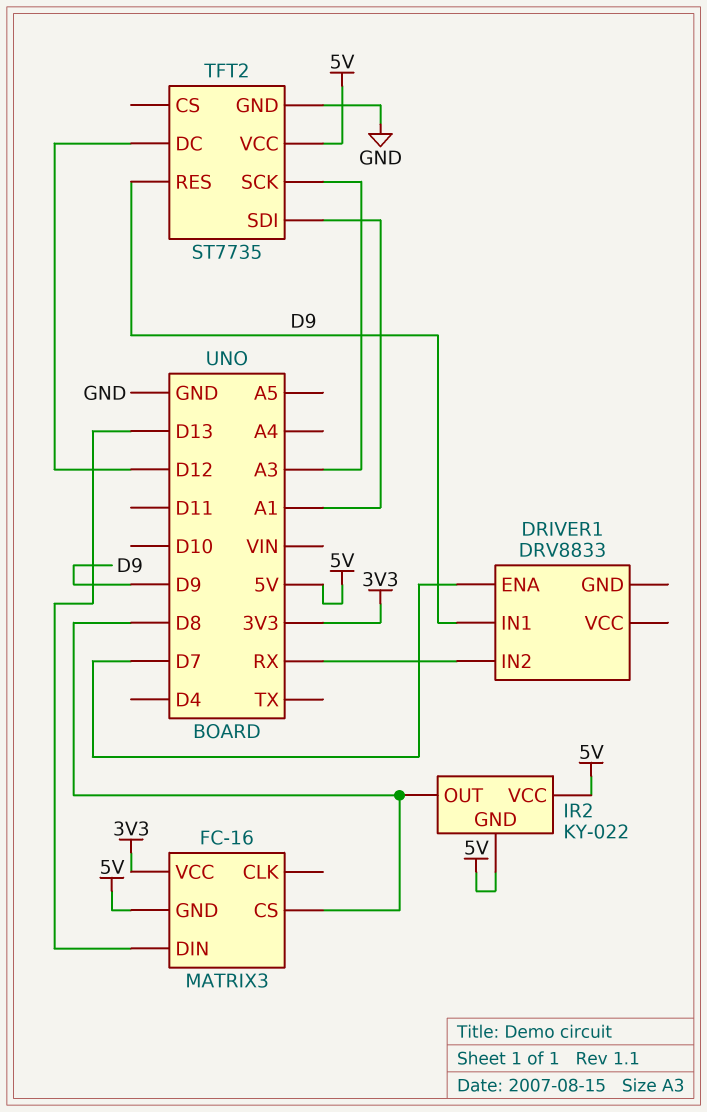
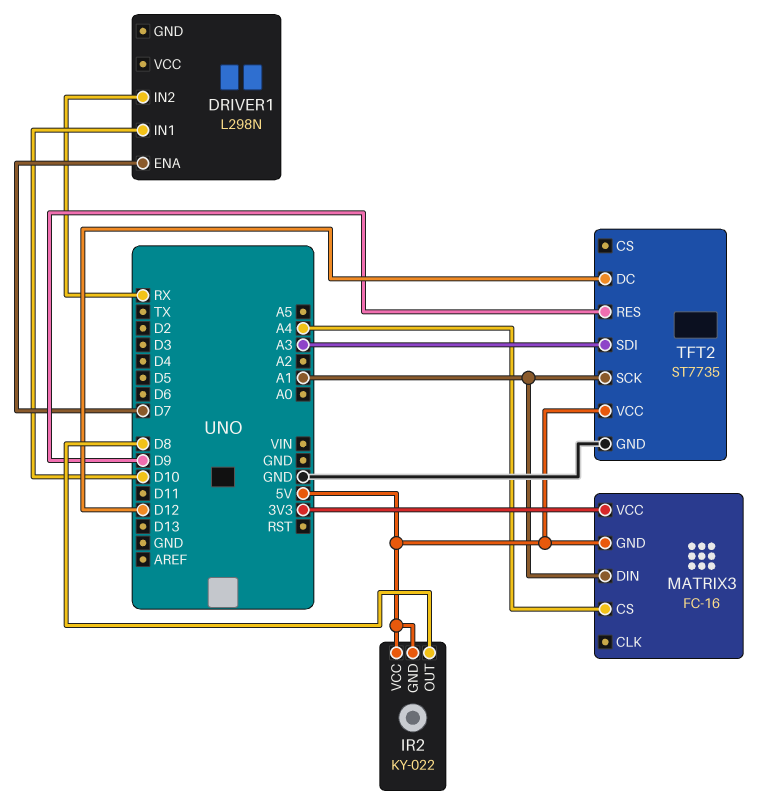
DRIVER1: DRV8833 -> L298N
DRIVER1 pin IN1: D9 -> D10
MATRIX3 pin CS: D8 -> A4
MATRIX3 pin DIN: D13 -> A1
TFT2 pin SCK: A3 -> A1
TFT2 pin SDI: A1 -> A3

-------

WHAT YOU ARE ASKED TO DO -> The result should be the full listing, retyped exactly and free of pictures.

RESULT OF THIS TASK ->
DRIVER1: DRV8833 -> L298N
DRIVER1 pin IN1: D9 -> D10
MATRIX3 pin CS: D8 -> A4
MATRIX3 pin DIN: D13 -> A1
TFT2 pin SCK: A3 -> A1
TFT2 pin SDI: A1 -> A3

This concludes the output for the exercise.